_Data to use_
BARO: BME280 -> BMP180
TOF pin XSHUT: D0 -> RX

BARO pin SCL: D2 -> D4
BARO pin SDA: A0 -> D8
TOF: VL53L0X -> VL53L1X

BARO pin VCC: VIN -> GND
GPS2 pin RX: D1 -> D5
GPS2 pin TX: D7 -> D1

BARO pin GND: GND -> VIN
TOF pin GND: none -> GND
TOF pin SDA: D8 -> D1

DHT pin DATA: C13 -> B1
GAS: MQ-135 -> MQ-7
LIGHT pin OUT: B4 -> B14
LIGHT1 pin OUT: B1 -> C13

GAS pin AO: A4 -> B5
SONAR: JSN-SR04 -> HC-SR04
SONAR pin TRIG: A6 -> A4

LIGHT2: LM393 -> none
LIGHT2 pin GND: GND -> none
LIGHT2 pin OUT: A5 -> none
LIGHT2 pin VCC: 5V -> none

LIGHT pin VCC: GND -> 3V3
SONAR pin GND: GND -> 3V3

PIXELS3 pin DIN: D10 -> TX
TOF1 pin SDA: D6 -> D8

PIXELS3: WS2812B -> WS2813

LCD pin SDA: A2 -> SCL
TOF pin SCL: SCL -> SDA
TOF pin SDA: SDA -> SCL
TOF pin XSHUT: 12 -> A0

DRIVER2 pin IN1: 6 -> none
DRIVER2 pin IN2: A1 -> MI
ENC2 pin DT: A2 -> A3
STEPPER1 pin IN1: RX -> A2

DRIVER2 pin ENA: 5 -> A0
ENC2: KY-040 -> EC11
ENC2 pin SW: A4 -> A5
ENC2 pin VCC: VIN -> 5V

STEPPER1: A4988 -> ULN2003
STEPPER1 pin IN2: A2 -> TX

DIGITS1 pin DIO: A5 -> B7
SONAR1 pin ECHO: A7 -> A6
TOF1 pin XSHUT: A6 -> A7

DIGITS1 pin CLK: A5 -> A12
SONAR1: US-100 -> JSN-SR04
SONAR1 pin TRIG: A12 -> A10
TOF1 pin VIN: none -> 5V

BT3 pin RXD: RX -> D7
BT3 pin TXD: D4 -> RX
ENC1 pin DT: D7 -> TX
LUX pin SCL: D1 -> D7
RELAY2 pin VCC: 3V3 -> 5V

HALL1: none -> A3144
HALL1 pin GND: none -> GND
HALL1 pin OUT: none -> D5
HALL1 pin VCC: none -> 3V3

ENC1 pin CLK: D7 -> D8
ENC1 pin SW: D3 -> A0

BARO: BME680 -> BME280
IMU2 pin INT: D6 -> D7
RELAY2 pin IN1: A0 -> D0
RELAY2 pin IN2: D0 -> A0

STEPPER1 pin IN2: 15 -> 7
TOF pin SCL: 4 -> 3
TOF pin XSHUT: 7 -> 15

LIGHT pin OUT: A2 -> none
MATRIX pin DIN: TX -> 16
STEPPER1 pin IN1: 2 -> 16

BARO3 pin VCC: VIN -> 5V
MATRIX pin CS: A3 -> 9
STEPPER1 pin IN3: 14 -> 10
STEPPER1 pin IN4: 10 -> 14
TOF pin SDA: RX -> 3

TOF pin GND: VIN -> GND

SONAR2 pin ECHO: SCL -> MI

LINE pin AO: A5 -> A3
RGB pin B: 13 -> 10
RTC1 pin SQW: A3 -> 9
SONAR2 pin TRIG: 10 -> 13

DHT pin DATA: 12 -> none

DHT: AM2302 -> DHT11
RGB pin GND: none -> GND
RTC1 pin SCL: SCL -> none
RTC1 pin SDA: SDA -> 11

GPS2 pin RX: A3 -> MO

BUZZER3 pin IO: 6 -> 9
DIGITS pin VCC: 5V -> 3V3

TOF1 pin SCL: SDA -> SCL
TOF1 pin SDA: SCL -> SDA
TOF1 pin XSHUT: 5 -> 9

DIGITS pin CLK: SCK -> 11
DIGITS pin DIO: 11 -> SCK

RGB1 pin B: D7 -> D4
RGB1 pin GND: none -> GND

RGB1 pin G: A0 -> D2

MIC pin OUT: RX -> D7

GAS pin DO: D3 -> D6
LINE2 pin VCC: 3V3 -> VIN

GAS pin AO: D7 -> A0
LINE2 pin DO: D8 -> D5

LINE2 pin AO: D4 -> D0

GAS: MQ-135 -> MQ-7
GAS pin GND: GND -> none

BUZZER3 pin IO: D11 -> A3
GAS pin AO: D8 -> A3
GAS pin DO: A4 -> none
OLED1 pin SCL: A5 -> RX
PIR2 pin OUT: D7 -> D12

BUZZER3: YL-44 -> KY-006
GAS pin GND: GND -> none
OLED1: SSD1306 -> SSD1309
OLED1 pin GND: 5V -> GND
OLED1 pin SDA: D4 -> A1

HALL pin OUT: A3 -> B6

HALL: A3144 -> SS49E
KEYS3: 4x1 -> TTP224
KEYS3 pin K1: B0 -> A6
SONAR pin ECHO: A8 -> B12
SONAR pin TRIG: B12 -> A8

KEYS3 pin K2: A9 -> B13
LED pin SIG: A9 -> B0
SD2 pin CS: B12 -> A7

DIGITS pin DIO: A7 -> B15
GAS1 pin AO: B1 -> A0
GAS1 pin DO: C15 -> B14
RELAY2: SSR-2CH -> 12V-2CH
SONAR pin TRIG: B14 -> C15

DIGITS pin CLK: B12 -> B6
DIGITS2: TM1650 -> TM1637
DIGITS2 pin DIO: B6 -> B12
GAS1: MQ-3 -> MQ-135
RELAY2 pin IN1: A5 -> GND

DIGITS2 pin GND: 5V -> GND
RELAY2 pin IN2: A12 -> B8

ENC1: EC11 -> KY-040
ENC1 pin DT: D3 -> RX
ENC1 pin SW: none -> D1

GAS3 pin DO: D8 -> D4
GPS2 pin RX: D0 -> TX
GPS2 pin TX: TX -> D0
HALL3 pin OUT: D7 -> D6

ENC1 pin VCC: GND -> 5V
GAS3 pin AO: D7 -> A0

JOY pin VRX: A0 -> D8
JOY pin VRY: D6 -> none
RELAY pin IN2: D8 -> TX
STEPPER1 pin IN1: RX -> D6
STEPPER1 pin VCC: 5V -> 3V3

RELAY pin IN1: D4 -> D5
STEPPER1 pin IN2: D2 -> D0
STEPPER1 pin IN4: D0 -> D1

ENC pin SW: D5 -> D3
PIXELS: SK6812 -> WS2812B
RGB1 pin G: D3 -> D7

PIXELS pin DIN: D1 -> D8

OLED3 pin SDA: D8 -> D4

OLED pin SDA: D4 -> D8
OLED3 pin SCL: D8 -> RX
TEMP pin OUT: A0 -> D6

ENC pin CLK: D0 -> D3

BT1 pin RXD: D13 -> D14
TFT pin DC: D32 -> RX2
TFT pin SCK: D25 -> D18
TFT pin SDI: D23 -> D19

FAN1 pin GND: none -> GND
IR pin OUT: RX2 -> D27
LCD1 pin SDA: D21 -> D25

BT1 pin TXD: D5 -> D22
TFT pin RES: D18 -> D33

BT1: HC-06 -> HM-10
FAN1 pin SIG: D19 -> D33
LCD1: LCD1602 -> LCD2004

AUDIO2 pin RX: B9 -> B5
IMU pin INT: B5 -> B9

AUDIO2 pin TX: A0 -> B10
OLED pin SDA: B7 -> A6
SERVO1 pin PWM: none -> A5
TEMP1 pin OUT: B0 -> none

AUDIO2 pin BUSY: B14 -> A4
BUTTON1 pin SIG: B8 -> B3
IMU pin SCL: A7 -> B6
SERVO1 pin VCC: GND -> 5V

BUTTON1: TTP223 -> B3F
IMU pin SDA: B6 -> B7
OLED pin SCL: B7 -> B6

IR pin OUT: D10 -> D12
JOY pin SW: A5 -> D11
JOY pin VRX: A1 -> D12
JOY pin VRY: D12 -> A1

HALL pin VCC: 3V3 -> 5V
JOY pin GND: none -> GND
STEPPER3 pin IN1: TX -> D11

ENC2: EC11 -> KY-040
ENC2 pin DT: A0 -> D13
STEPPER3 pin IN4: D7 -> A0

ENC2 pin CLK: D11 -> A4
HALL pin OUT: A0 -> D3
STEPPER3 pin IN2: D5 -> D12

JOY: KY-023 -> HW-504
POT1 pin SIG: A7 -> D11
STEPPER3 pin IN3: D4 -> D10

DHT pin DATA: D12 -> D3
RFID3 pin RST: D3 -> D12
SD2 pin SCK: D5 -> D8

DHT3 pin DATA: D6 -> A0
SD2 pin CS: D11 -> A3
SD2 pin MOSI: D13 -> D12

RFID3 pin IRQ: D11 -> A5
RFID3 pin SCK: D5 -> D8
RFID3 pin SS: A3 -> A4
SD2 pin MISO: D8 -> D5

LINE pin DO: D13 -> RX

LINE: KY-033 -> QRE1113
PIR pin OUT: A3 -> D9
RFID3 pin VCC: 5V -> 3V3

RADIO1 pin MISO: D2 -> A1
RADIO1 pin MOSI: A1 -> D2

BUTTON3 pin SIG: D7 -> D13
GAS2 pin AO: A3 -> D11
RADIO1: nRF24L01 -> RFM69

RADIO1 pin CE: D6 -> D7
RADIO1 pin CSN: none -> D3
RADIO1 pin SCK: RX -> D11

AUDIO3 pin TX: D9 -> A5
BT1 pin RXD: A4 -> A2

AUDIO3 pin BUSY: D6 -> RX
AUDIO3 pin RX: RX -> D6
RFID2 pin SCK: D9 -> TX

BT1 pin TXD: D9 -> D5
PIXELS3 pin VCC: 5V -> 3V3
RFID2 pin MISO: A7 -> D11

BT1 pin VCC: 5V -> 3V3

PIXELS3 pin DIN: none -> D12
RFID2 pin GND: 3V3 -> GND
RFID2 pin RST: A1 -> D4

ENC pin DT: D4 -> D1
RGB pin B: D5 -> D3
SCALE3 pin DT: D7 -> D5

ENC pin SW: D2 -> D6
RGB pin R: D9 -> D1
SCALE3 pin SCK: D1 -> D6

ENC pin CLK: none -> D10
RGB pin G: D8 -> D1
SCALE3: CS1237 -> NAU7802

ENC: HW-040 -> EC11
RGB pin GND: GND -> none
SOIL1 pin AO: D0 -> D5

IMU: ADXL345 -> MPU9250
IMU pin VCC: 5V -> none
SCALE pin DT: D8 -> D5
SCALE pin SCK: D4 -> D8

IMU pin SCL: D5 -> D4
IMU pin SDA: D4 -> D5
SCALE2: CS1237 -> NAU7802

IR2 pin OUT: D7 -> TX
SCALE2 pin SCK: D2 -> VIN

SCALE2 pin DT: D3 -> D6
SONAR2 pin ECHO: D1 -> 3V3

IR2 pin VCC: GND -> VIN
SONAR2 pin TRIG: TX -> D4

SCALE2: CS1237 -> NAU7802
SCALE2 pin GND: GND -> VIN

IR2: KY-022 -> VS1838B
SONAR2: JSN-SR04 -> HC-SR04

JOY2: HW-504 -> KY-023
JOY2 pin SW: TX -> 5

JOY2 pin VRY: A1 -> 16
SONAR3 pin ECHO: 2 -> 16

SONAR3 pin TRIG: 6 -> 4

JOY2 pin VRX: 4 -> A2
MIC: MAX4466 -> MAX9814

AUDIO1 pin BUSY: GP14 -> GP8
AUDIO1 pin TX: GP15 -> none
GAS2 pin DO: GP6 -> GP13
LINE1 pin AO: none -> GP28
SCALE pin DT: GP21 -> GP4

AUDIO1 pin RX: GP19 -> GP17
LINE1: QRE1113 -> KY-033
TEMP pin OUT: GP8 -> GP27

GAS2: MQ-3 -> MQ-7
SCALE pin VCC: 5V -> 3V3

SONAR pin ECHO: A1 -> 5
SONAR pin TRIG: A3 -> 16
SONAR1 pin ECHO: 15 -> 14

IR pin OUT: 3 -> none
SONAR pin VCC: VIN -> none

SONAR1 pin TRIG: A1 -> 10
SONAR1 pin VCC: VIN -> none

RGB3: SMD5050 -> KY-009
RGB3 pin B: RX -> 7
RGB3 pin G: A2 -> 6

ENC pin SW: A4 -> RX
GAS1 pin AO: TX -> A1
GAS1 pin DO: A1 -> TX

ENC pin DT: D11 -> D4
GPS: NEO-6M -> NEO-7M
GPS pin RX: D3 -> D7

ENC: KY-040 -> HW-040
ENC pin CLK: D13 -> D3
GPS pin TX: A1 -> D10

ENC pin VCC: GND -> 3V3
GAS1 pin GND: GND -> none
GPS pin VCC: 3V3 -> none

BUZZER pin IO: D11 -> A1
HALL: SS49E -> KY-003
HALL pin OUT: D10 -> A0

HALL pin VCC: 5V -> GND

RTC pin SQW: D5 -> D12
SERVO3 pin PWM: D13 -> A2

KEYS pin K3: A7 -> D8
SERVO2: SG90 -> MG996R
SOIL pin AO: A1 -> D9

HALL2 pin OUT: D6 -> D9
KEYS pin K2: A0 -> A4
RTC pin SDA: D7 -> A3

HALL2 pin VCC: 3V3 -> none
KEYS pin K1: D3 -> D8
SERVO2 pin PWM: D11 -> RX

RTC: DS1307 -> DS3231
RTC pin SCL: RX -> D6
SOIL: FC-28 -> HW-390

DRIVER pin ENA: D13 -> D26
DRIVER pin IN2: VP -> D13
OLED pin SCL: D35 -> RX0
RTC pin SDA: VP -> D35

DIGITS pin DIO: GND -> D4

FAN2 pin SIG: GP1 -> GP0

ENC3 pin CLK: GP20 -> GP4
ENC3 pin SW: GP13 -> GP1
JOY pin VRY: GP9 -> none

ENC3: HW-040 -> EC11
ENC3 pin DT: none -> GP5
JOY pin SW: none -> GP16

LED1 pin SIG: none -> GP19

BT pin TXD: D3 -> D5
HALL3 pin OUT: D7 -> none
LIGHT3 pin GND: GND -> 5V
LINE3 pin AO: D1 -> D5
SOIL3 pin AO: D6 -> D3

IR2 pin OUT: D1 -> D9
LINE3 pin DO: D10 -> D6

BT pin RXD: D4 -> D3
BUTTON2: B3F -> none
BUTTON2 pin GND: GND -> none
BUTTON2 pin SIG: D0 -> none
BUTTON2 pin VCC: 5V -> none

_Directions_
From the records above, repeat exactly the lines from the one with "ENC1 pin DT: D3 -> RX" through the one with "TFT pin DC: D32 -> RX2", both included.

_Task answer_
ENC1 pin DT: D3 -> RX
ENC1 pin SW: none -> D1

GAS3 pin DO: D8 -> D4
GPS2 pin RX: D0 -> TX
GPS2 pin TX: TX -> D0
HALL3 pin OUT: D7 -> D6

ENC1 pin VCC: GND -> 5V
GAS3 pin AO: D7 -> A0

JOY pin VRX: A0 -> D8
JOY pin VRY: D6 -> none
RELAY pin IN2: D8 -> TX
STEPPER1 pin IN1: RX -> D6
STEPPER1 pin VCC: 5V -> 3V3

RELAY pin IN1: D4 -> D5
STEPPER1 pin IN2: D2 -> D0
STEPPER1 pin IN4: D0 -> D1

ENC pin SW: D5 -> D3
PIXELS: SK6812 -> WS2812B
RGB1 pin G: D3 -> D7

PIXELS pin DIN: D1 -> D8

OLED3 pin SDA: D8 -> D4

OLED pin SDA: D4 -> D8
OLED3 pin SCL: D8 -> RX
TEMP pin OUT: A0 -> D6

ENC pin CLK: D0 -> D3

BT1 pin RXD: D13 -> D14
TFT pin DC: D32 -> RX2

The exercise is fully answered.